(Task input)

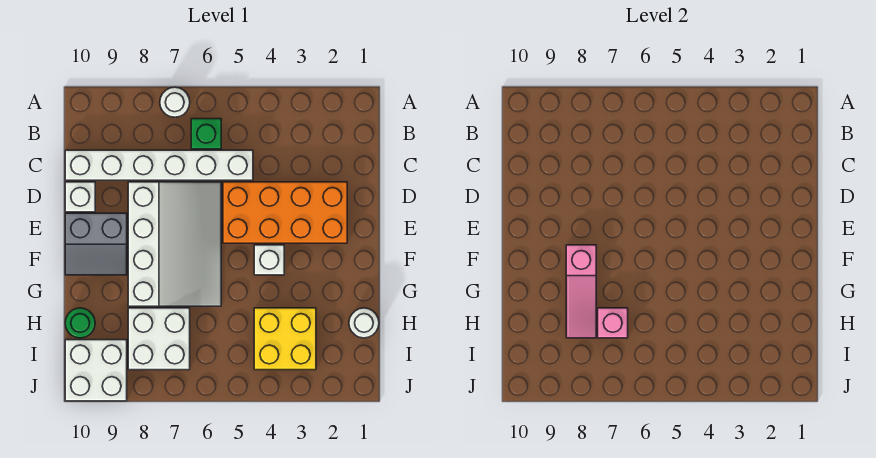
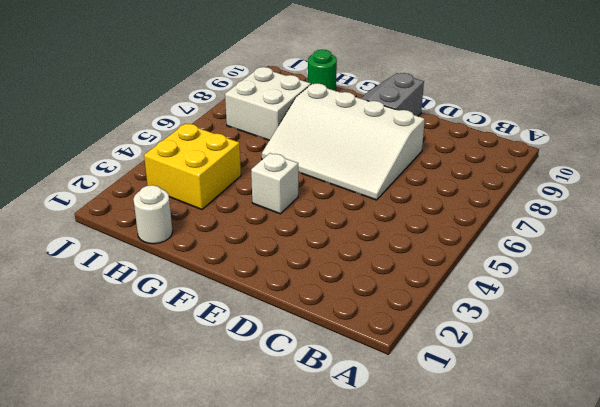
none -> white round brick A7 level 1
none -> green brick B6 level 1
none -> white brick C5:C10 level 1

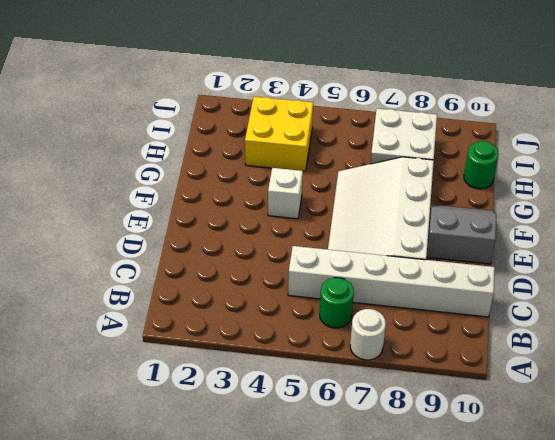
green round brick B6 level 1 -> green brick B6 level 1
none -> orange brick D2:E5 level 1
none -> white brick D10 level 1
none -> white round brick H1 level 1

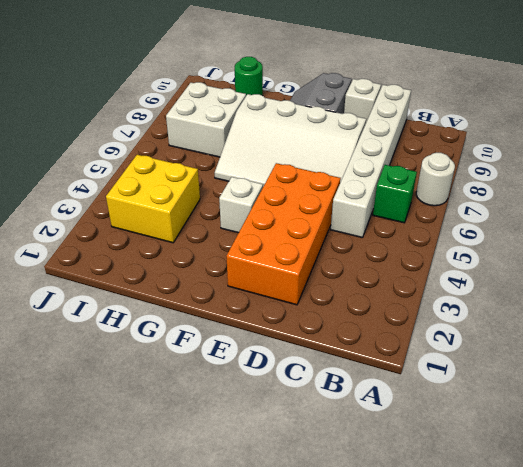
none -> white round brick H1 level 1
none -> white brick I9:J10 level 1
none -> pink slope F8:H8 level 2 top F

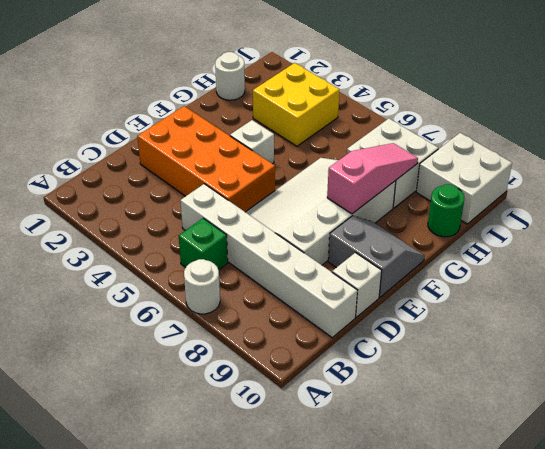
none -> pink brick H7 level 2

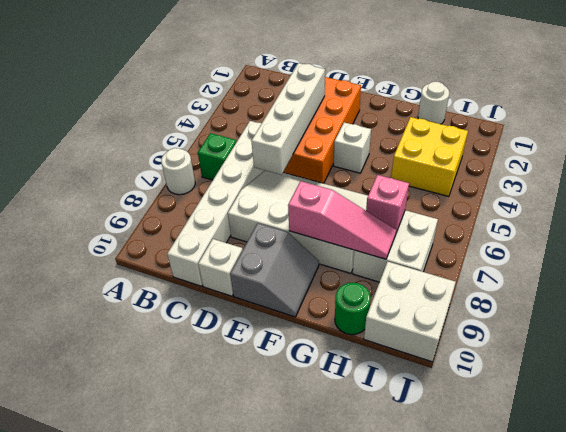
white brick D3:D6 level 2 -> none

(End Task input)

Exercise - Output the data above in full. Skip every picture.

Solution to this problem -
none -> white round brick A7 level 1
none -> green brick B6 level 1
none -> white brick C5:C10 level 1

green round brick B6 level 1 -> green brick B6 level 1
none -> orange brick D2:E5 level 1
none -> white brick D10 level 1
none -> white round brick H1 level 1

none -> white round brick H1 level 1
none -> white brick I9:J10 level 1
none -> pink slope F8:H8 level 2 top F

none -> pink brick H7 level 2

white brick D3:D6 level 2 -> none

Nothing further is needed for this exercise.